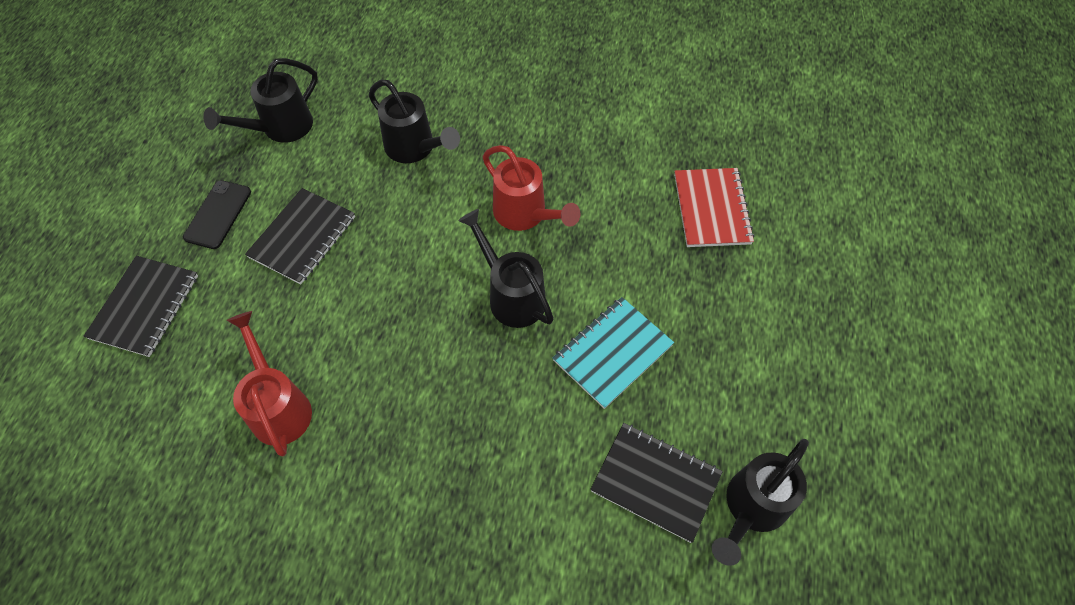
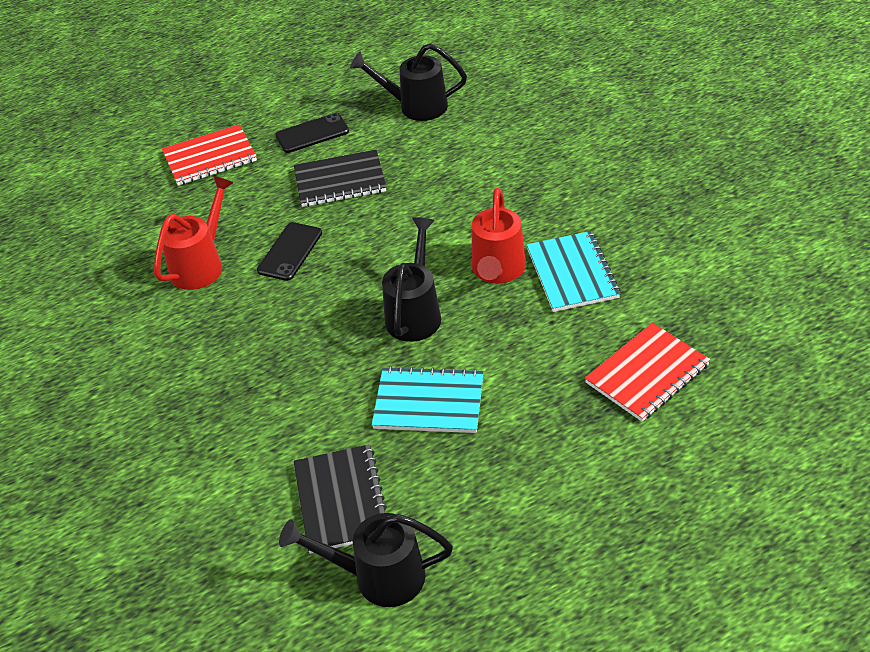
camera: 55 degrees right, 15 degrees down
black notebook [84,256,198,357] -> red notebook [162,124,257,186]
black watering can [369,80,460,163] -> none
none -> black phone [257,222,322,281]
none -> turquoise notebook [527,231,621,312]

##########

YOUR OBJECTIVE — The required answer is each line of the entries containing the string "notebook".

RESPONSE FOR THIS EXERCISE —
black notebook [84,256,198,357] -> red notebook [162,124,257,186]
none -> turquoise notebook [527,231,621,312]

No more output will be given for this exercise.